### Problem
Which lines in the items below contain the word "Quinn"? Locate each one and copy it out in full.

Data extracted from a collection
╭──
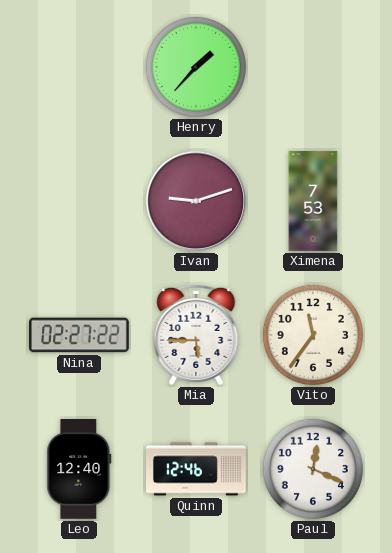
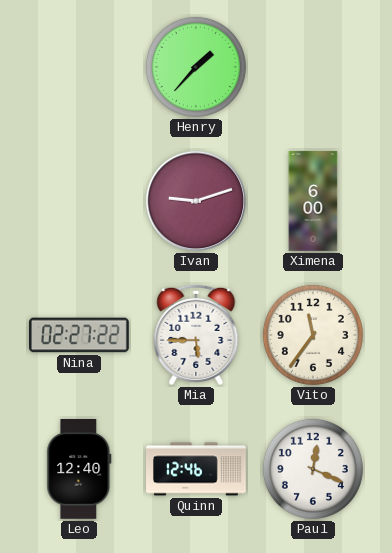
Ximena: 7:53 -> 6:00
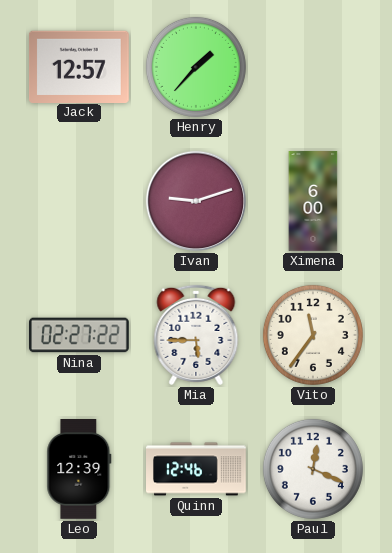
Jack: none -> 12:57
Leo: 12:40 -> 12:39
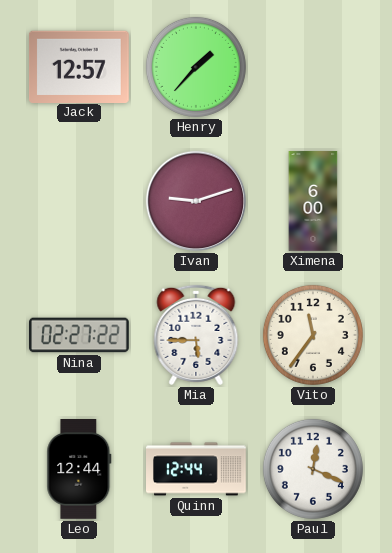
Leo: 12:39 -> 12:44
Quinn: 12:46 -> 12:44
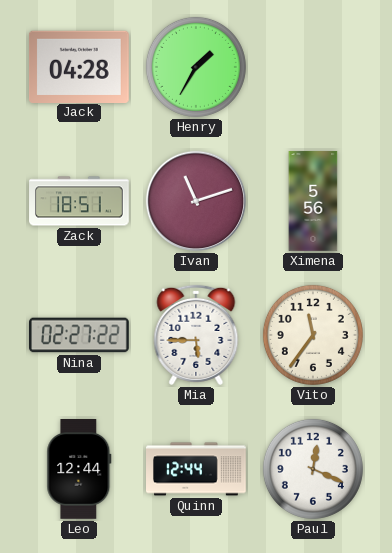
Jack: 12:57 -> 04:28
Henry: 1:37 -> 1:35
Zack: none -> 18:51
Ivan: 9:12 -> 11:12
Ximena: 6:00 -> 5:56
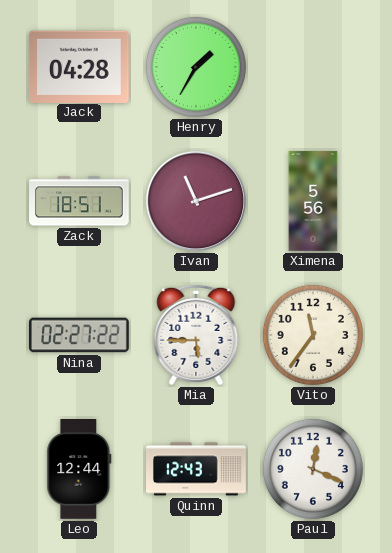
Quinn: 12:44 -> 12:43
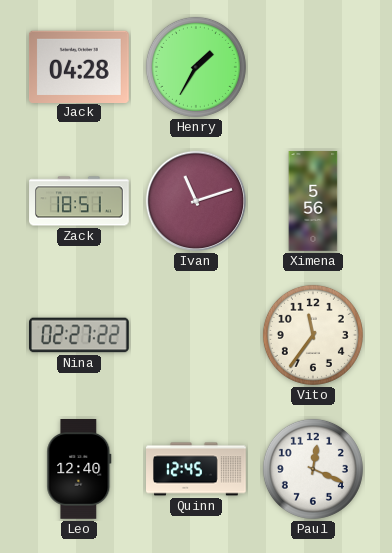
Mia: 5:45 -> none
Leo: 12:44 -> 12:40
Quinn: 12:43 -> 12:45
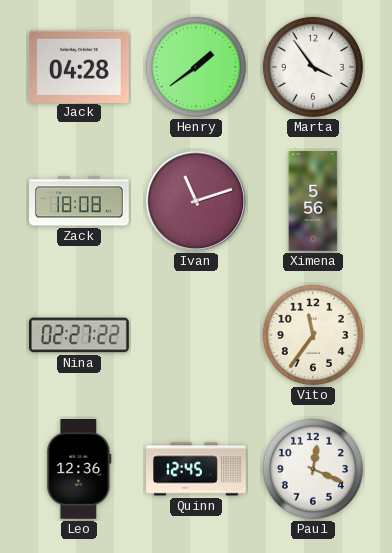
Henry: 1:35 -> 1:39
Marta: none -> 3:54
Zack: 18:51 -> 18:08
Leo: 12:40 -> 12:36
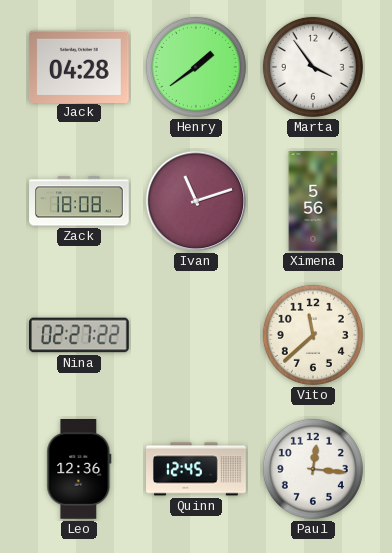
Vito: 11:36 -> 11:38
Paul: 12:19 -> 12:16
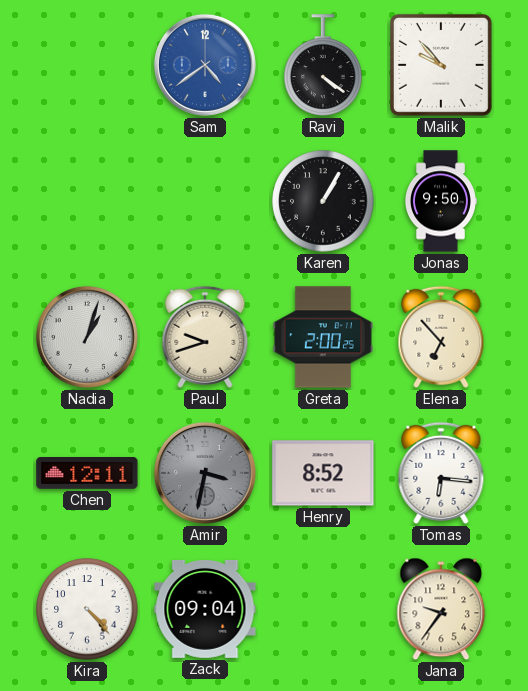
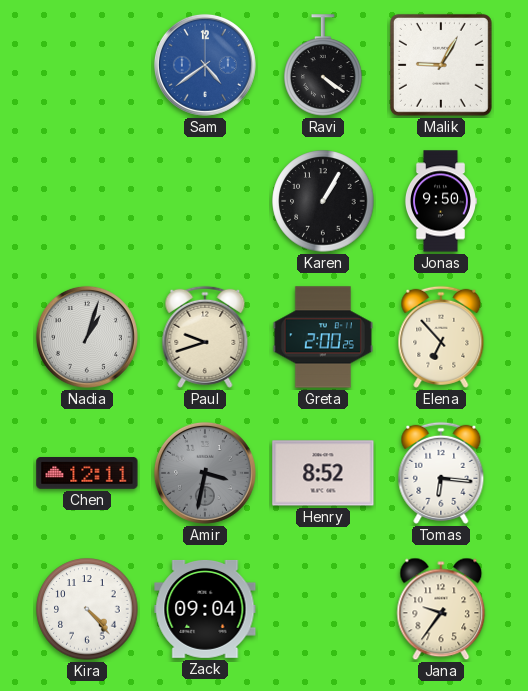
Malik: 9:53 -> 9:05
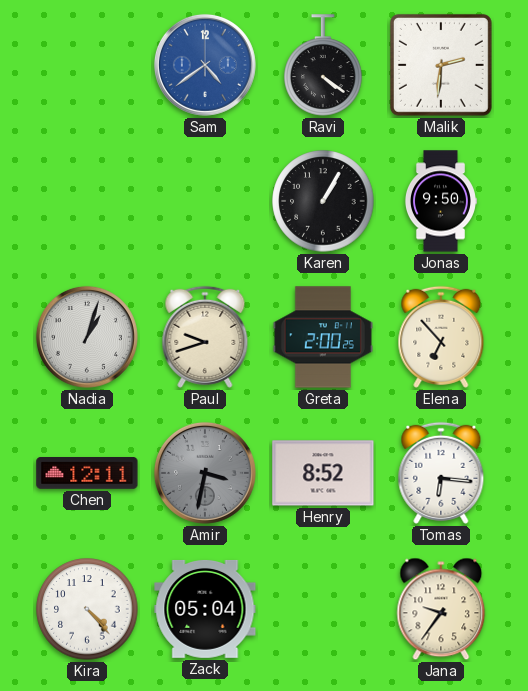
Malik: 9:05 -> 2:31
Zack: 09:04 -> 05:04
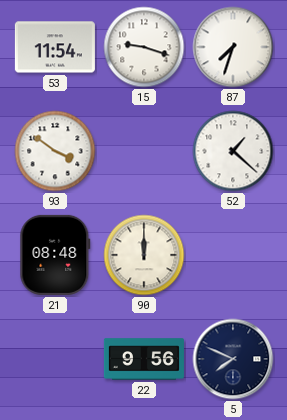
╰──
### Response
Quinn: 12:46 -> 12:44
Quinn: 12:44 -> 12:43
Quinn: 12:43 -> 12:45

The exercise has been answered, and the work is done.